Supplied data: Begin
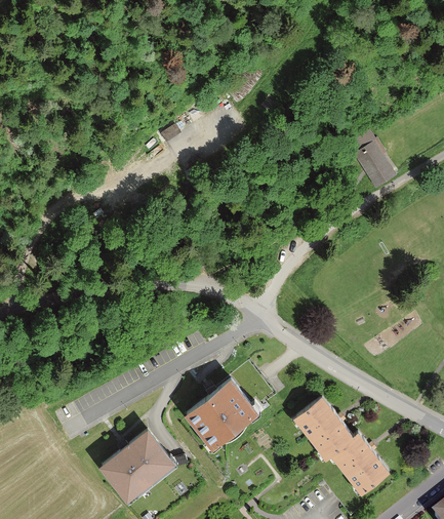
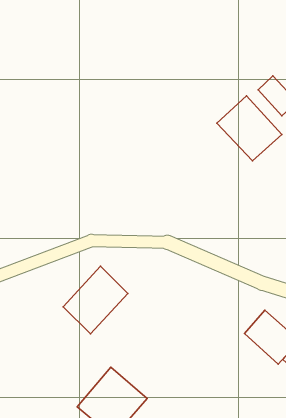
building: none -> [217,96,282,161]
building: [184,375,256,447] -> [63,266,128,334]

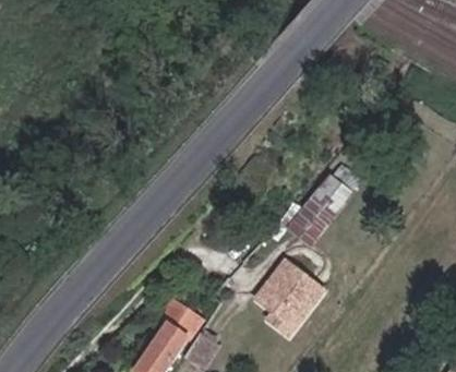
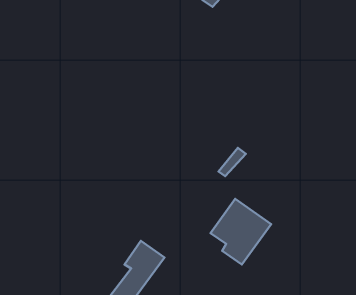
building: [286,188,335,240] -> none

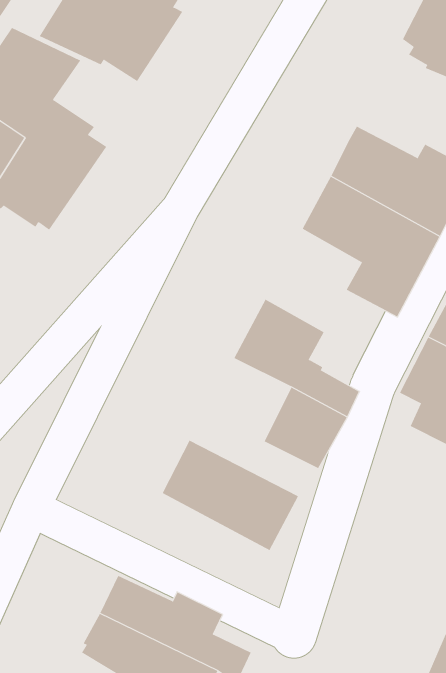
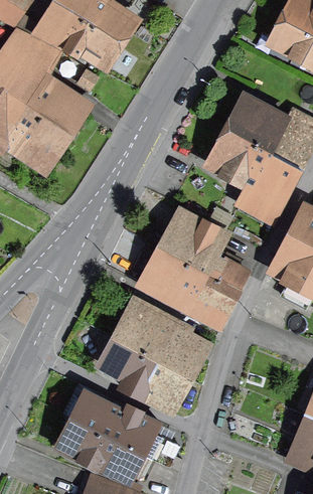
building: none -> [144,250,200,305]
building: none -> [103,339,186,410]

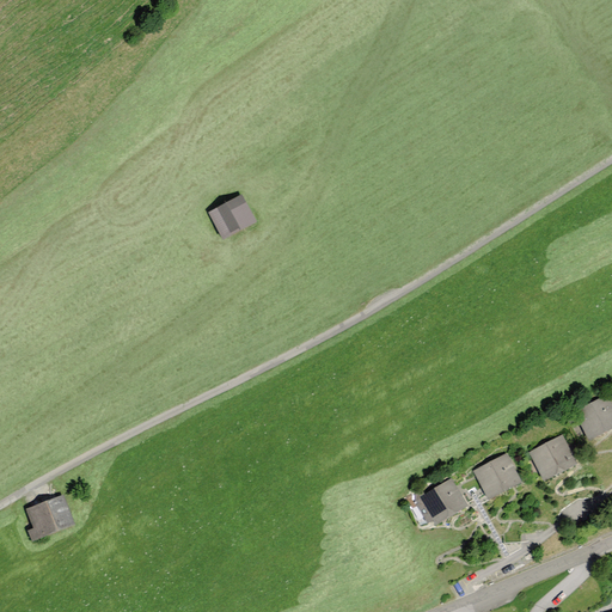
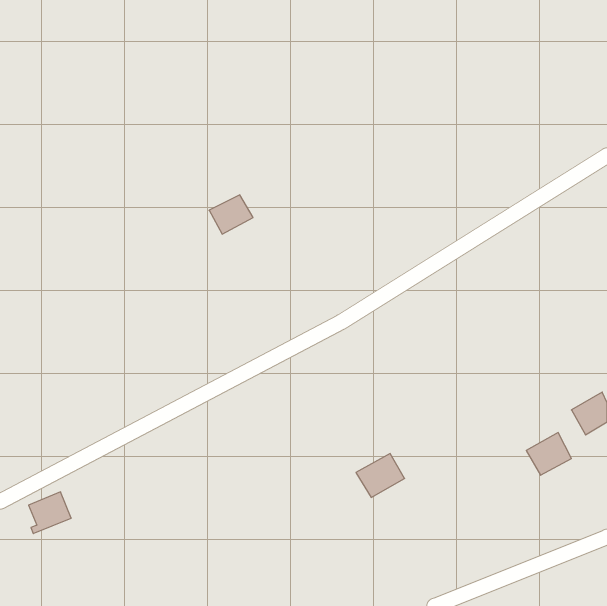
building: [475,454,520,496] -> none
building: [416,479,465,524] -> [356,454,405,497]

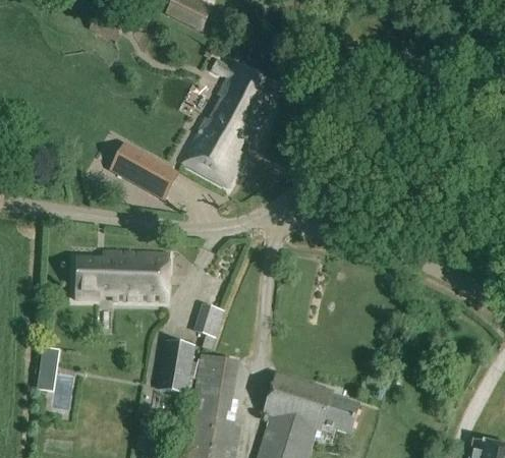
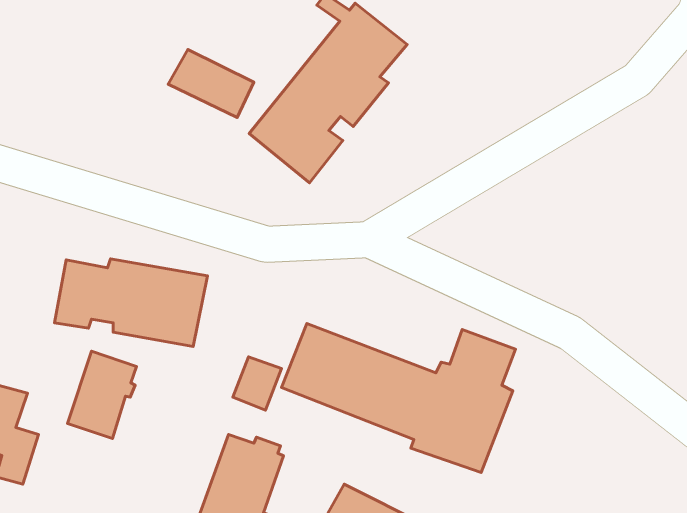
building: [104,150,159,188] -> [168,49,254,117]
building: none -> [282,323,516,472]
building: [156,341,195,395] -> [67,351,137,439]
Supplied data: End
• [Exercise aim]:
The pictures are to be omitted, and the rest of the listing is to be transcribed exactly.

• [Answer below]:
building: none -> [217,96,282,161]
building: [184,375,256,447] -> [63,266,128,334]

building: [286,188,335,240] -> none

building: none -> [144,250,200,305]
building: none -> [103,339,186,410]

building: [475,454,520,496] -> none
building: [416,479,465,524] -> [356,454,405,497]

building: [104,150,159,188] -> [168,49,254,117]
building: none -> [282,323,516,472]
building: [156,341,195,395] -> [67,351,137,439]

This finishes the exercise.